» **What you will do**
Only the lines below starting at the one that contains "black boat: 5 -> 4" and ending at the one that contains "white boat: 2 -> 0" are to be reproduced, exactly and with both ends kept.

» **Supplied records**
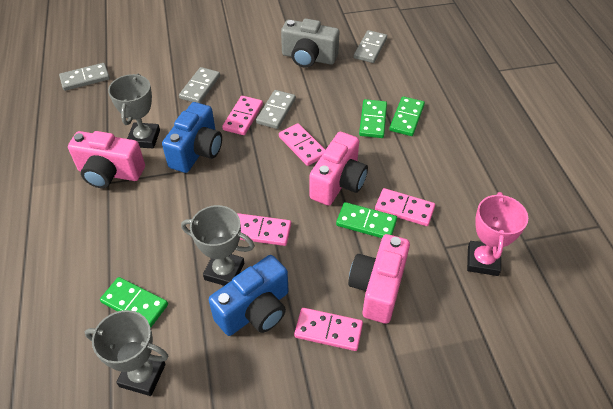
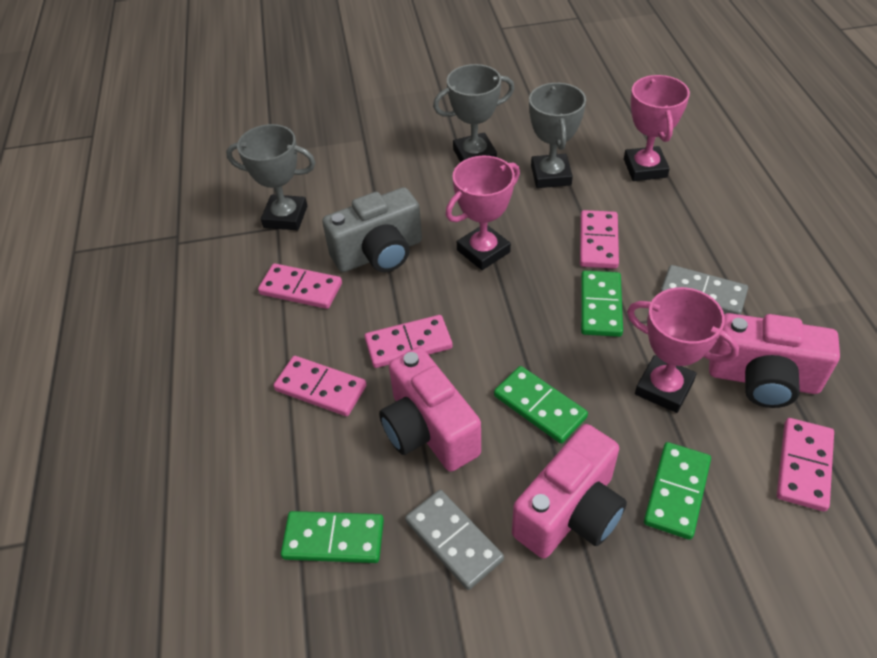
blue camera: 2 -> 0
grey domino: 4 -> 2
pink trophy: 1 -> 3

--

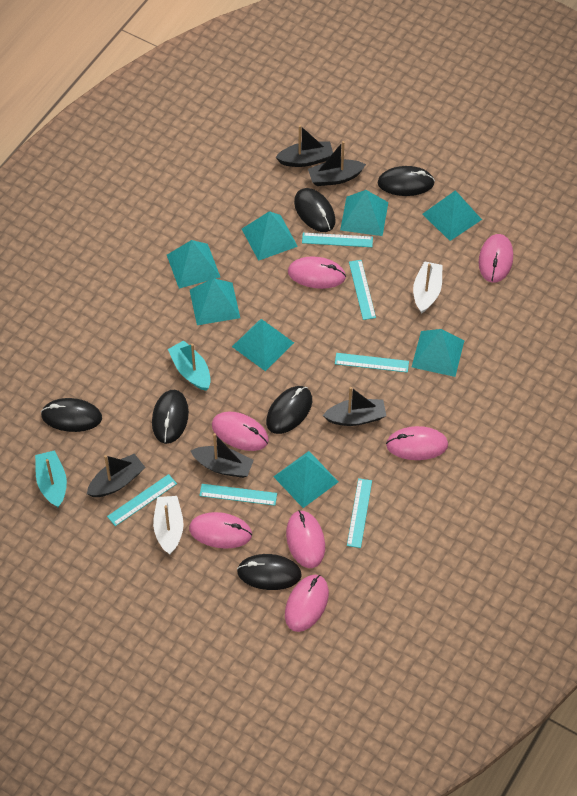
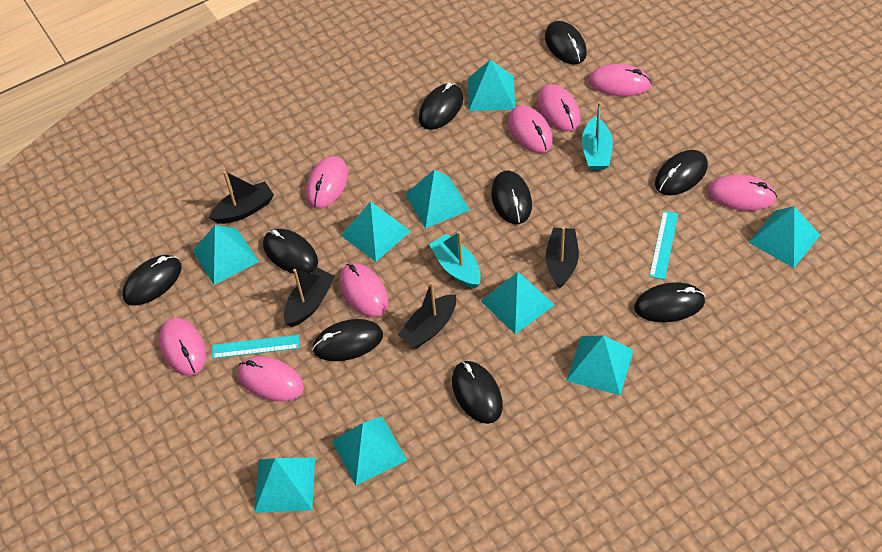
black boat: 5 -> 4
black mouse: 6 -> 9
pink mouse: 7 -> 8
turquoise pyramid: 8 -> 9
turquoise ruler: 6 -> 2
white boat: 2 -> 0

» **Answer section**
black boat: 5 -> 4
black mouse: 6 -> 9
pink mouse: 7 -> 8
turquoise pyramid: 8 -> 9
turquoise ruler: 6 -> 2
white boat: 2 -> 0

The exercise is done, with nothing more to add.